BEGIN INFORMATION SUPPLIED

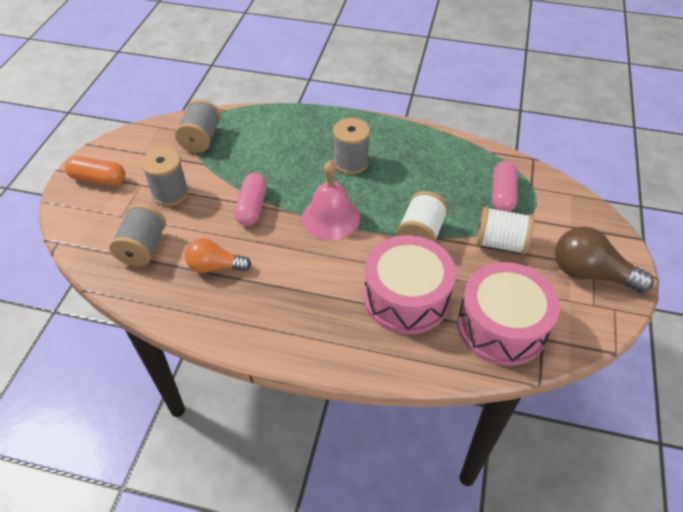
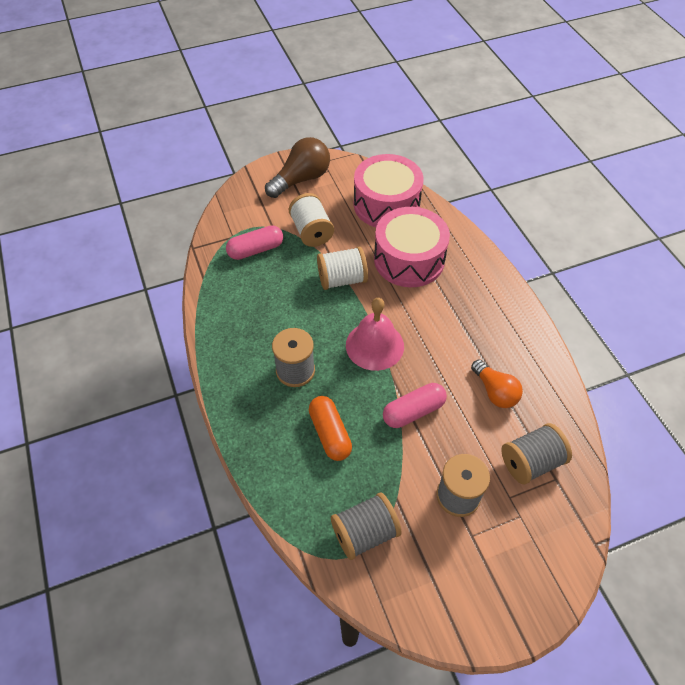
camera: 125 degrees left, 5 degrees up
(98, 179) = (503, 587): orange capsule -> orange capsule (330, 433)
(590, 273) = (301, 179): brown light bulb -> brown light bulb turned 120 degrees counterclockwise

END INFORMATION SUPPLIED

### INSTRUCTIONS FOR THE TASK
Return the listing above in full and exactly, omitting all pictures.

### ANSWER SECTION
camera: 125 degrees left, 5 degrees up
(98, 179) = (503, 587): orange capsule -> orange capsule (330, 433)
(590, 273) = (301, 179): brown light bulb -> brown light bulb turned 120 degrees counterclockwise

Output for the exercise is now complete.